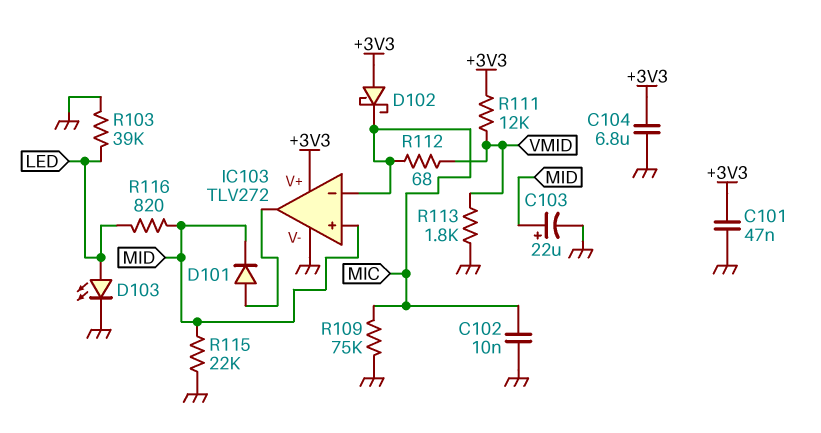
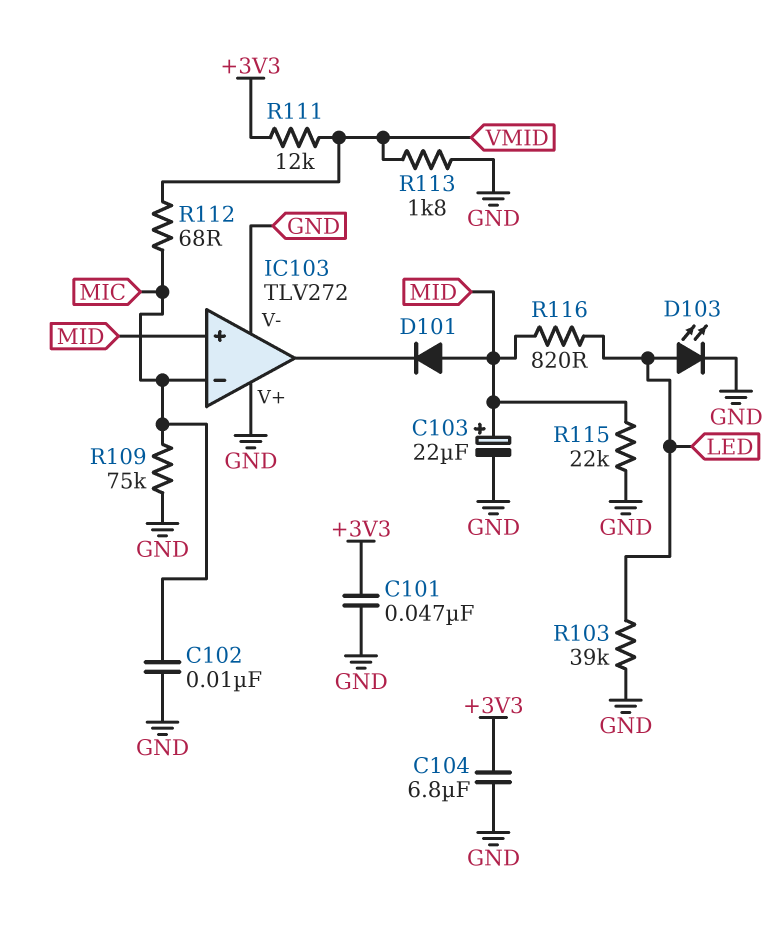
D101: diode (A IC103/out, K MID) -> diode (A MID, K IC103/out)
D102: schottky (A +3V3, K MIC) -> none
IC103 pin V+: +3V3 -> GND

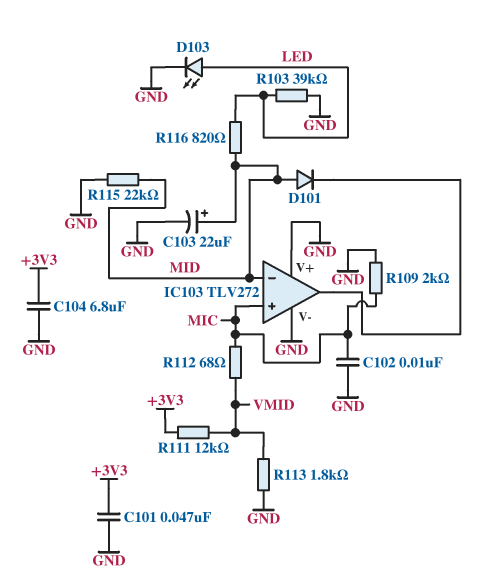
IC103 pin in+: MID -> MIC
IC103 pin in-: MIC -> MID
R109: 75k (GND, MIC) -> 2k (GND, MIC)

########

What to produce. Beginning at the line that holds "IC103 pin in+: MID -> MIC", reproduce the lines exactly up to and including the final line of the entries.

Result.
IC103 pin in+: MID -> MIC
IC103 pin in-: MIC -> MID
R109: 75k (GND, MIC) -> 2k (GND, MIC)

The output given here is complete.